- Opening Delimiter -
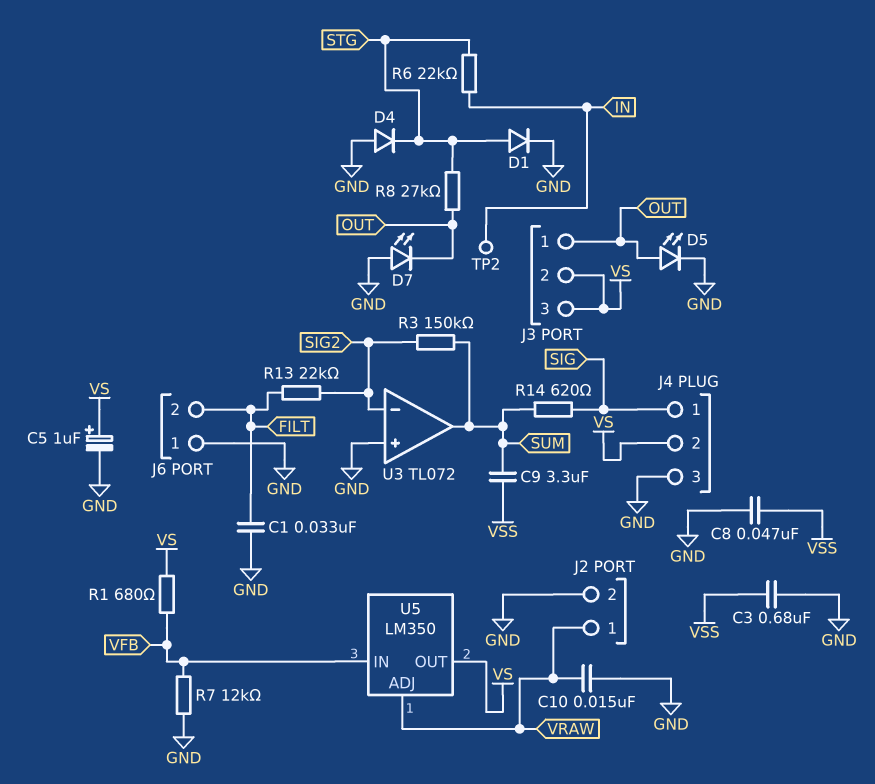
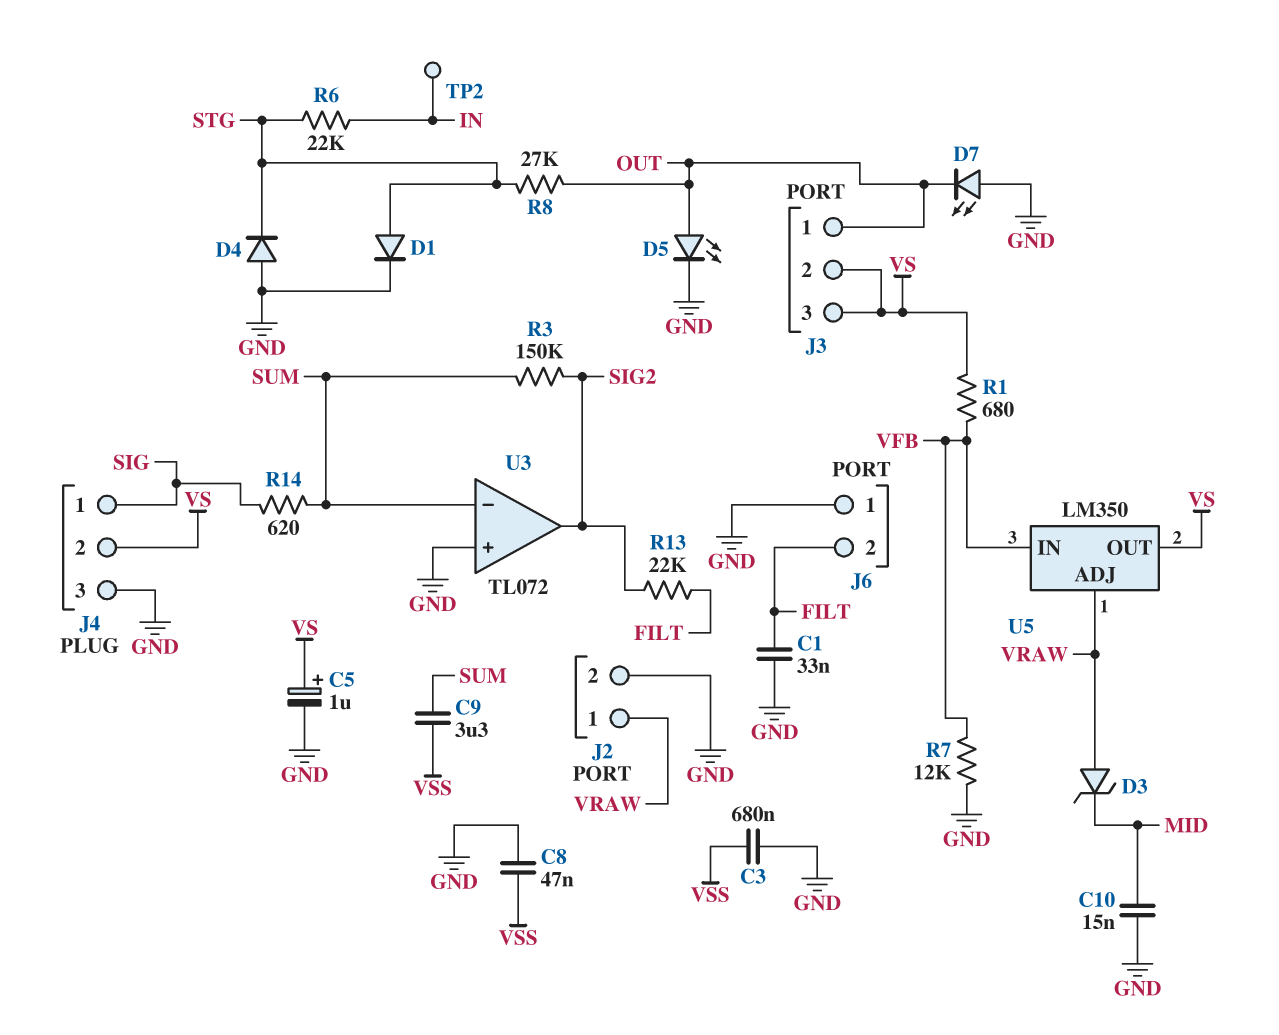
C10: 15nF (GND, VRAW) -> 15nF (GND, MID)
D3: none -> zener (A VRAW, K MID)
U3 pin in-: SIG2 -> SUM
U3 pin out: SUM -> SIG2

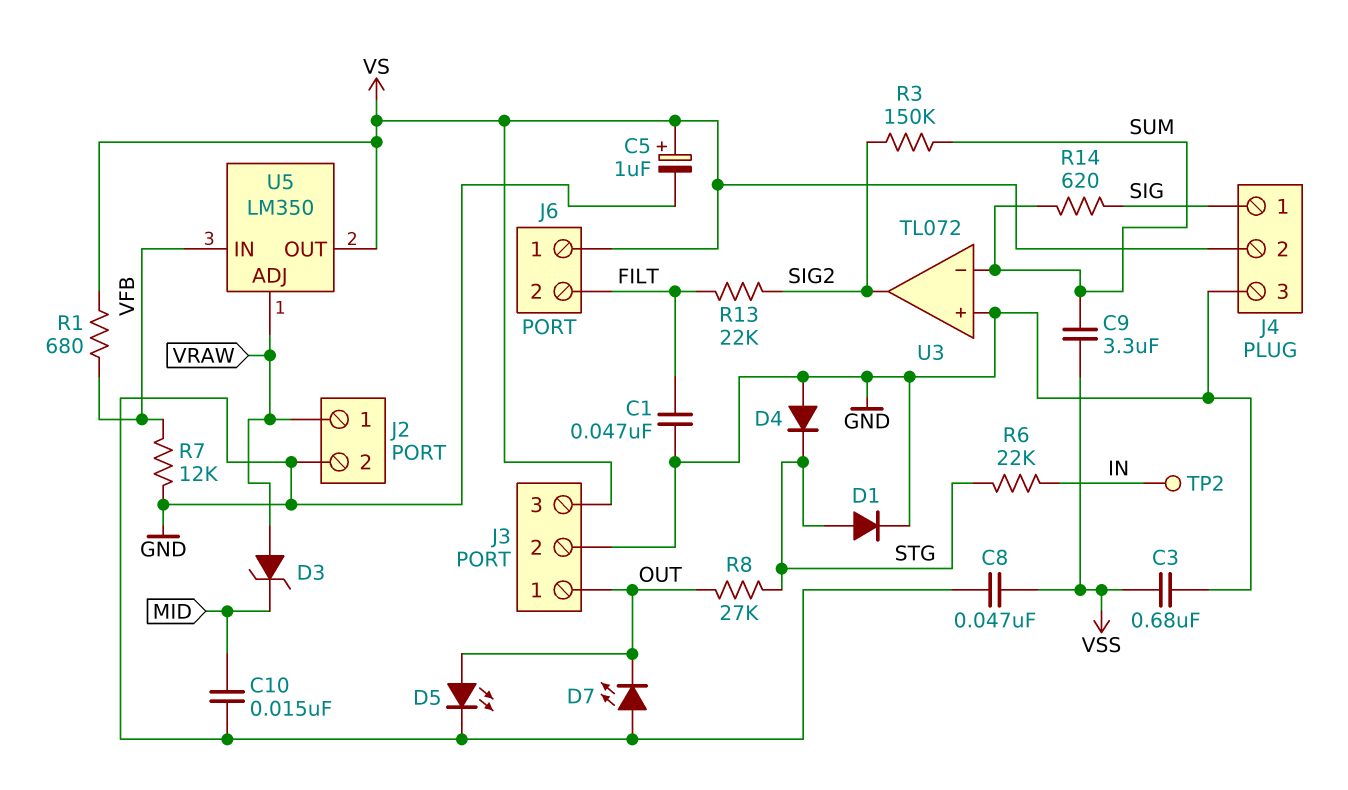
C1: 33nF (FILT, GND) -> 47nF (FILT, GND)
J3 pin 2: VS -> GND
J6 pin 1: GND -> VS

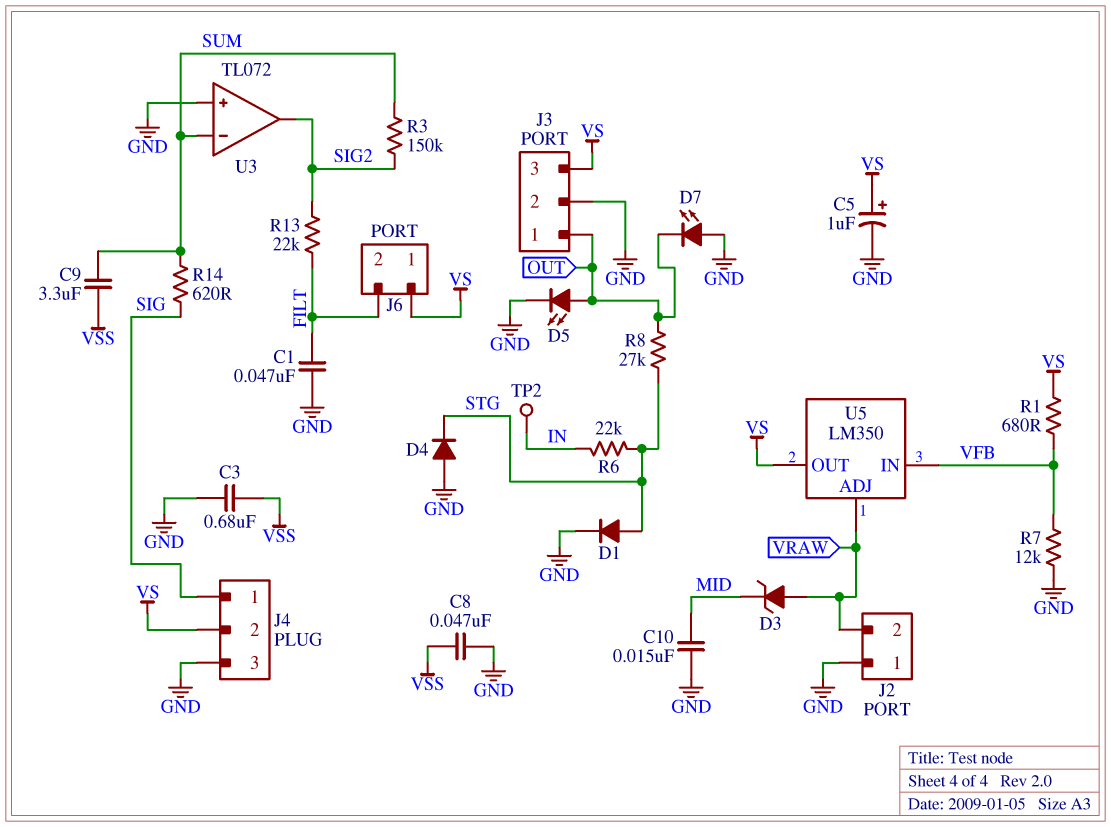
J2 pin 1: VRAW -> GND
J2 pin 2: GND -> VRAW

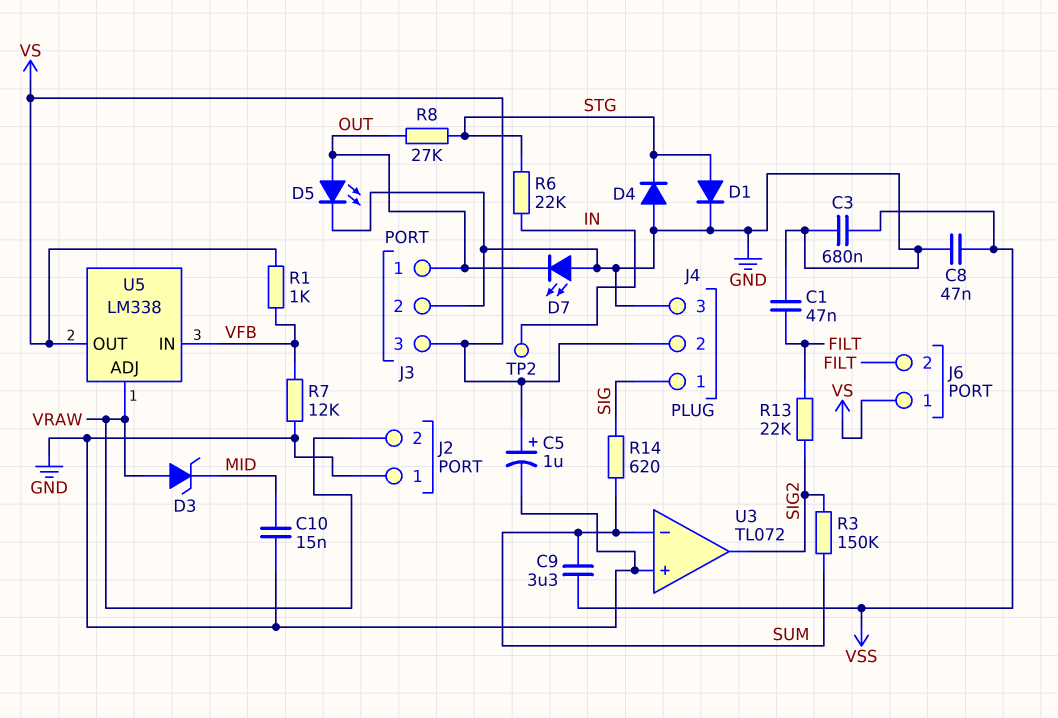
R1: 680 (VFB, VS) -> 1k (VFB, VS)
U5: LM350 -> LM338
- Closing Delimiter -
→ **WHAT YOU NEED TO DO**
Return the lines containing "VRAW", taking each one from the listing.

→ **FINISHED TASK**
C10: 15nF (GND, VRAW) -> 15nF (GND, MID)
D3: none -> zener (A VRAW, K MID)
J2 pin 1: VRAW -> GND
J2 pin 2: GND -> VRAW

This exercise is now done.